▶ Requirements
Show each line in the material below that contains the string "kern", copying every such line in full.

· · ·

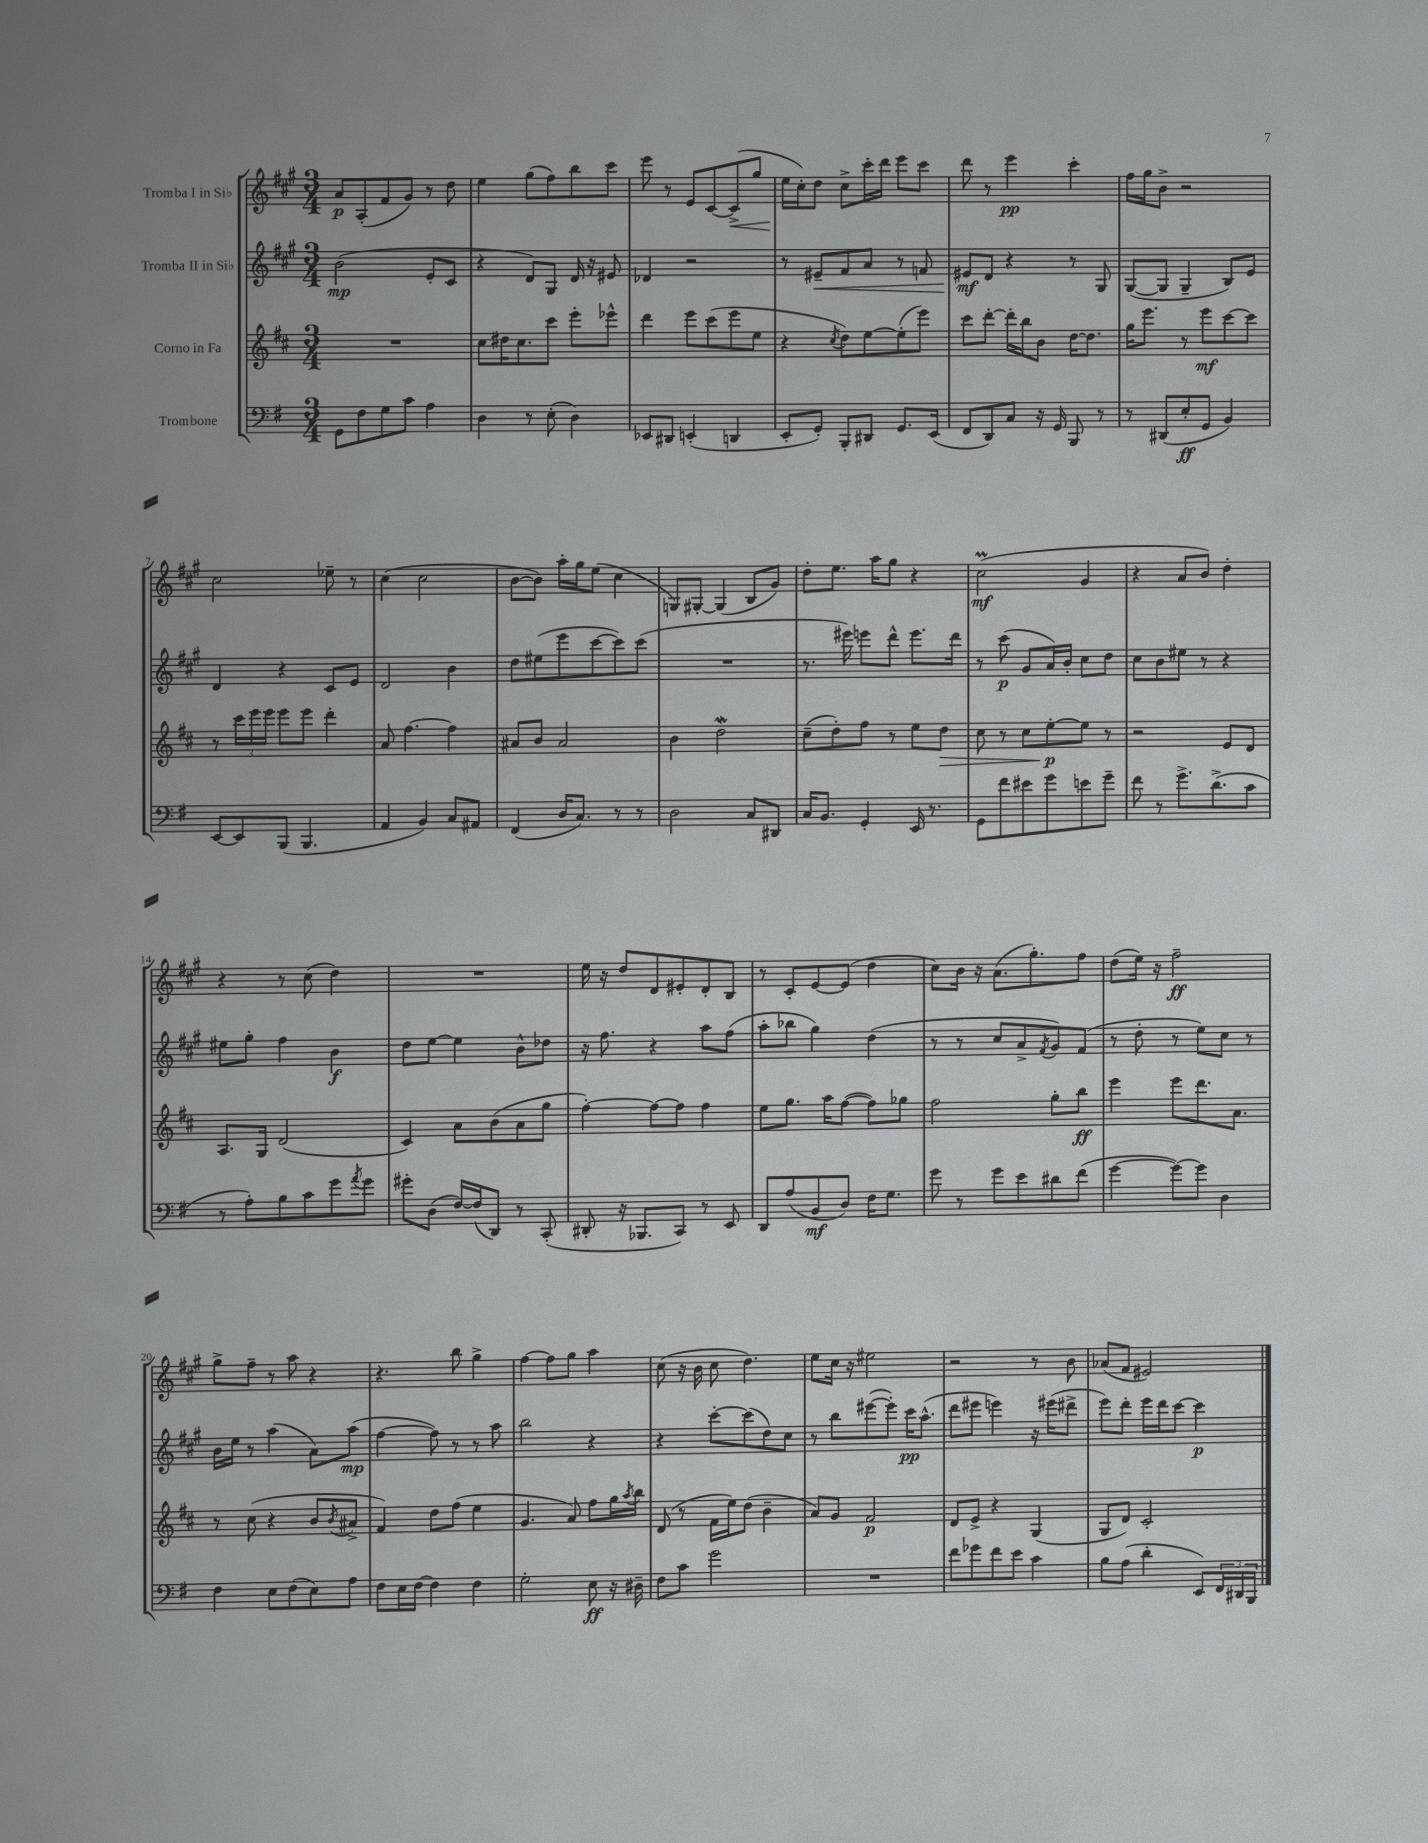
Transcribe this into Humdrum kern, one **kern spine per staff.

**kern	**kern	**kern	**kern
*staff4	*staff3	*staff2	*staff1
*clefF4	*clefG2	*clefG2	*clefG2
*k[f#]	*k[f#c#]	*k[f#c#g#]	*k[f#c#g#]
*M3/4	*M3/4	*M3/4	*M3/4
8GG\L	2.r	(2b\	8a/L
8F#\	.	.	(8A'/
8G\	.	.	8f#/
8c\J	.	.	8g#/J)
4A\	.	8e'/L	8r
.	.	8c#/J	8dd\
=	=	=	=
4D\	8cc#\L	4r	4ee\
.	16dd#\K	.	.
.	8.cc#\	.	.
8r	.	8d/L)	(8gg#\L
(8E'\	8ccc#\J	8G#/J	8ff#\)
4D\)	8eee'\L	16d/	8bb\
.	.	16r	.
.	8eee-^^\J	8e#/	8ccc#\J
=	=	=	=
8EE-/L	4ddd\	4d-/	8eee\
8DD#/J	.	.	8r
(4EE'/	8eee\L	2r	8e/L
.	(8ccc#\	.	[8c#/
4DD/	8eee\	.	(8c#^/]
.	8ee\J	.	8gg#/J
=	=	=	=
8EE'/L	4r	8r	16ee\LL
.	.	.	16cc#'\J)
8GG'/J)	.	8e#~/L	8dd\J
.	8qcc#/	.	.
8BBB'/L	8dd\L)	8f#/	8cc#^\L
8DD#/J	[8ee\	8a/J	16ccc#'\L
.	.	.	16ddd\JJ
8.GG/L	(8ee'\]	8r	8eee\L
.	8eee\J)	8f/	8ccc#\J
(16EE/Jk	.	.	.
=	=	=	=
8FF#/L	8ccc#\L	8e#/L	8ddd\
8DD/)	[8ddd'\J	8d/J	8r
8C/J	16ddd'\]LL	4r	4eee\
.	16bb\J	.	.
16r	8b\J	.	.
16GG/	.	.	.
8BBB/	[16dd\LK	8r	4ccc#'\
.	8.dd\]J	.	.
8r	.	8G#/	.
=	=	=	=
8r	16gg\LK	([8G#/L	16ff#\LL
.	8.eee\J	.	16gg#\J
(8DD#/L	.	8G#/]J	8b^\J
8E'/	8r	4G#~/	2r
8GG/J	8eee\L	.	.
4BB/)	[8ccc#\	8B/L)	.
.	8ccc#\]J	8e/J	.
=	=	=	=
[8EE/L	8r	4d/	2cc#\
8EE/]	24ccc#\LL	.	.
.	24eee\	.	.
.	24eee\JJ	.	.
(8BBB/J	8eee\L	4r	.
4.BBB/	8eee\J	.	.
.	4ddd'\	8c#/L	8ee-~\
.	.	8e/J	8r
=	=	=	=
4AA/	8a/	2d/	(4cc#\
.	[4.ff#\	.	.
4BB/)	.	.	2cc#\
8C/L	4ff#\]	4b\	.
8AA#/J	.	.	.
=	=	=	=
(4FF#/	8a#/L	8dd\L	[8b\L
.	8b/J	(8ee#\	8b\]J)
16D/LK	2a#/	8eee\	16aa'\LL
8.C/J)	.	.	16gg#\J
.	.	[8ccc#\	(8ee\J
8r	.	8ccc#\])	4cc#\
8r	.	(8ccc#\J	.
=	=	=	=
2D\	4b\	2.r	8G/L)
.	.	.	[8G#'/J
.	2dd\	.	(4G#/]
8C/L	.	.	8B/L
8DD#/J	.	.	8g#/J)
=	=	=	=
16C/LK	(8cc#~\L	8.r	8dd'\L
8.BB/J	.	.	.
.	8dd'\)	.	8.ee\J
.	.	16eee#\)	.
4GG'/	8ff#\J	8eee\L	.
.	.	.	16aa\LK
.	8r	8ddd^^\J	8gg#\J
16EE/	8ee\L	8.eee\L	4r
8.r	.	.	.
.	8dd\J	.	.
.	.	16ddd\Jk	.
=	=	=	=
8GG\L	8cc#\	8r	(2cc#\
8f#\	8r	(8ccc#\	.
8e#\	8cc#\L	8g#/L	.
8g\	[8ee'\	16a/L)	.
.	.	16b'/JJ	.
8e\	8ee\]J	8cc#\L	4g#/
8g~\J	8r	8dd\J	.
=	=	=	=
8f#\	2r	8cc#\L	4r
8r	.	8b\	.
8.g^\L	.	8ee#\J	8a/L
.	.	8r	8b/J)
(8.d^\	.	.	.
.	8e/L	4r	4dd'\
8c\J	8d/J	.	.
=	=	=	=
8r	8.A/L	8ee#\L	4r
8A'\L)	.	8gg#'\J	.
.	16G/Jk	.	.
8B\	(2d/	4ff#\	8r
8c\	.	.	(8cc#\
8g\	.	4b\	4dd\)
8qa/	.	.	.
8g\J	.	.	.
=	=	=	=
8g#'\L	4c#/)	8dd\L	2.r
(8D\J	.	[8ee\J	.
[16F#/LL)	8a\L	4ee\]	.
(16F#/]J	.	.	.
8DD/J)	(8b\	.	.
8r	8a\	8b^^\L	.
(8CC'/	8gg\J	8dd-\J	.
=	=	=	=
8DD#'/	[4ff#'\)	16r	16ee\
.	.	8.ff#\	16r
16r	.	.	8dd/L
8.BBB-/L	.	.	.
.	8ff#\_L	4r	8d/
8CC/J)	8ff#\]J	.	8e#'/
8r	4ff#\	8aa\L	8d'/
8EE/	.	(8ff#\J	8B/J
=	=	=	=
8DD/L	8ee\L	8aa'\L	8r
(8A/	8.gg\J	8bb-\J	8c#'/L
8BB/	.	4gg#\)	[8e/
.	16aa\LK	.	.
8D/J)	([8ff#\J	.	(8e/]J
16F#\LK	8ff#\]L)	(4dd\	4dd\
8.G\J	.	.	.
.	8gg-\J	.	.
=	=	=	=
8g\	2ff#\	8r	8cc#\L)
8r	.	8r	16b\Jk
.	.	.	16r
8g\L	.	8cc#/L	(8.a\L
8e\	.	8a^/	.
.	.	.	8.gg#'\)
.	.	8qf#/	.
8d#\	8gg'\L	8g#/)	.
(8f#\J	8bb\J	(8f#/J	8ff#\J
=	=	=	=
[4g\	4eee\	8r	(8dd\L
.	.	8dd'\	16ee\Jk)
.	.	.	16r
8g\_L)	8eee\L	8r	2ff#~\
8g\]J	8.ddd\	8ee\L)	.
4D\	.	8cc#\J	.
.	8.a\J	.	.
.	.	8r	.
=	=	=	=
4F#\	8r	16b\LL	8gg#^\L
.	.	16ee\JJ	.
.	(8cc#\	8r	8ff#~\J
8E\L	4r	(4aa\	8r
(8F#\	.	.	8aa\
8E\)	8b/L	8a\L)	4r
.	8qb/	.	.
8A\J	8a#^/J	(8aa\J	.
=	=	=	=
8F#\L	4f#/)	[4ff#\	4.r
16E\L	.	.	.
[16F#\JJ	.	.	.
4F#\]	8dd\L	8ff#\])	.
.	(8ff#\J	8r	8bb\
4F#\	4ee\	8r	4gg#^\
.	.	8aa\	.
=	=	=	=
2G'\	4.g/	2bb\	[4ff#\
.	.	.	8ff#\]L
.	8a/)	.	8gg#\J
8E\	8ff#\L	4r	4aa\
16r	16gg\L	.	.
.	8qaa/	.	.
16D#~\	16bb\JJ	.	.
=	=	=	=
8F#\L	(8d/	4r	(8cc#\
8c\J	8r	.	16r
.	.	.	16b\
2g\	16f#\LL	[8ccc#'\L	8cc#\
.	16ee\J)	.	.
.	(8dd\J	(8ccc#\]	4.dd\)
.	4b~\	8dd\)	.
.	.	8cc#\J	.
=	=	=	=
2.r	8a/L)	8r	8ee\L
.	8g/J	8bb\L	16cc#\Jk
.	.	.	16r
.	2f#/	([8eee#\	2ee#\
.	.	8eee#'\]J)	.
.	.	16ccc#\LK	.
.	.	(8.aa^^\J	.
=	=	=	=
8f#\L	8d/L	8ddd\L	2r
8g-\	8e^/J	8eee#\J	.
8f#\	4r	4eee\)	.
8e\J	.	.	.
4c\	(4G/	16r	8r
.	.	(16eee#\LK	.
.	.	8ddd#^\J	8b\
=	=	=	=
8B\L	8G/L	8eee\L)	(8a-/L
(8A\J	8d/J)	8ddd'\J	8f#/J
4d'\	2c#'/	16eee\LL	2e#/)
.	.	16ddd\J	.
.	.	[8ccc#\J	.
8EE/L)	.	4ccc#\]	.
24FF#/L	.	.	.
24DD#/	.	.	.
24BBB/JJ	.	.	.
==	==	==	==
*-	*-	*-	*-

· · ·

▶ Exercise output
Transcribe this into Humdrum kern, one **kern spine per staff.
**kern	**kern	**kern	**kern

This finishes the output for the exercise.